##### Stored data #####

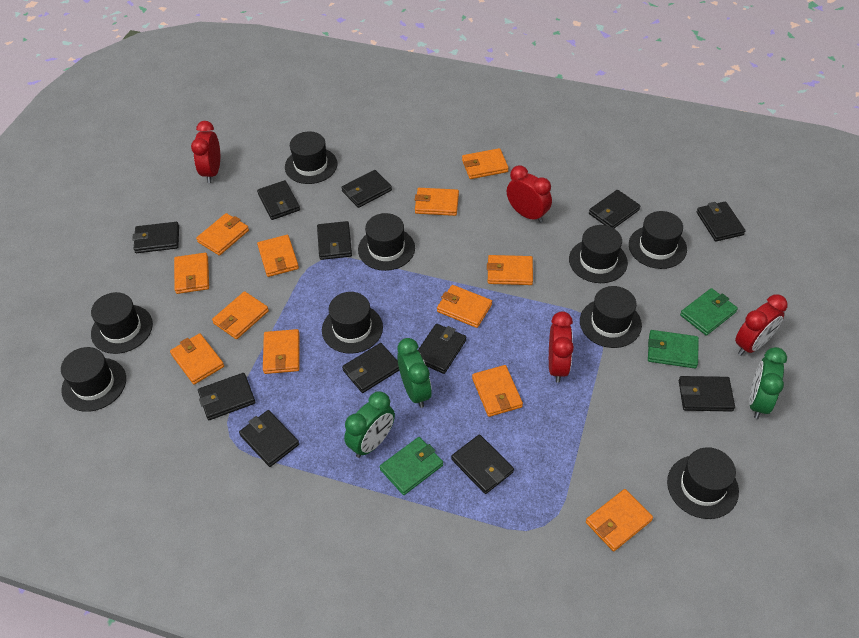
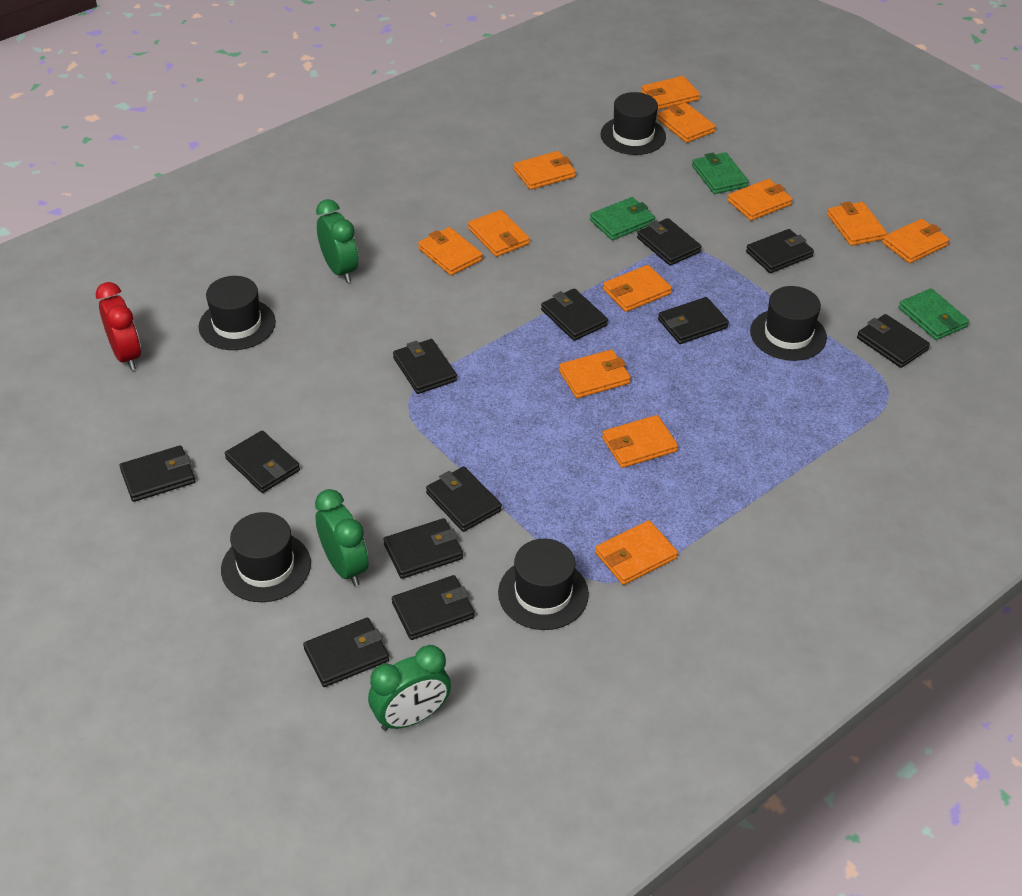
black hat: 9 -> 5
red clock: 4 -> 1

#####
##### Stored data #####

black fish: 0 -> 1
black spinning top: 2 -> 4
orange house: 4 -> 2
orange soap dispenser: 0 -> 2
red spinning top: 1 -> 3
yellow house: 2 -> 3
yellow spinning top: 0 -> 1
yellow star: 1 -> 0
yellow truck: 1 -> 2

#####
##### Stored data #####

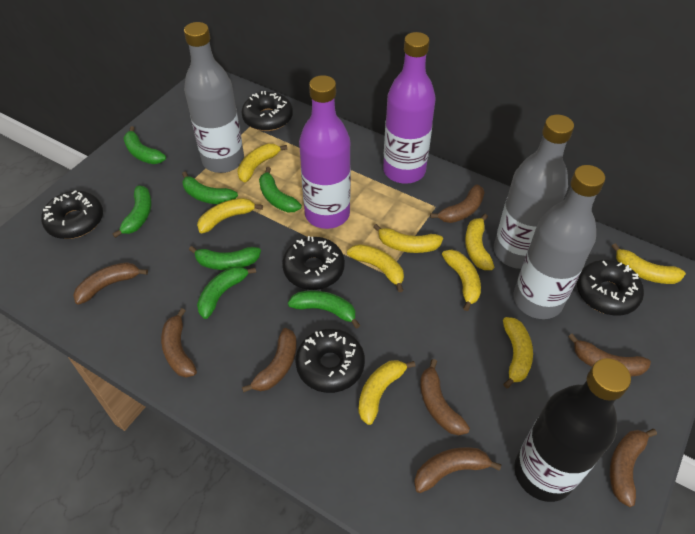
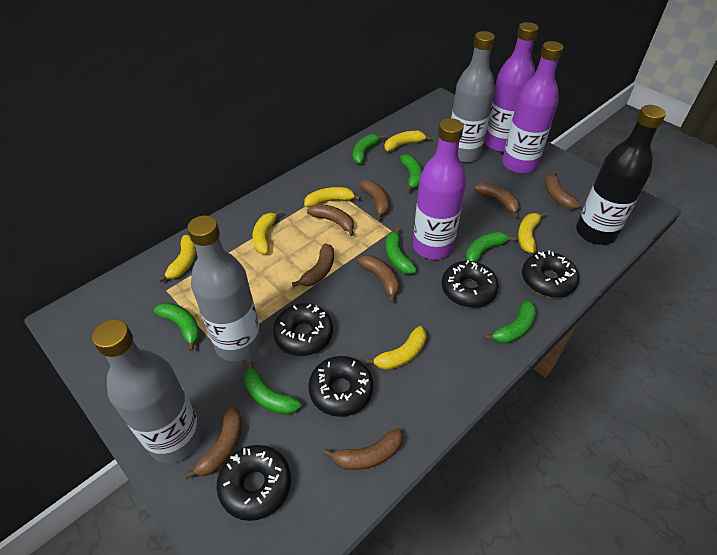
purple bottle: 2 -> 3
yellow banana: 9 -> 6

#####

→ Exercise prompt: Within the entries, count the lines that contain the word "orange". Give that number and no more.

→ Answer to the problem: 2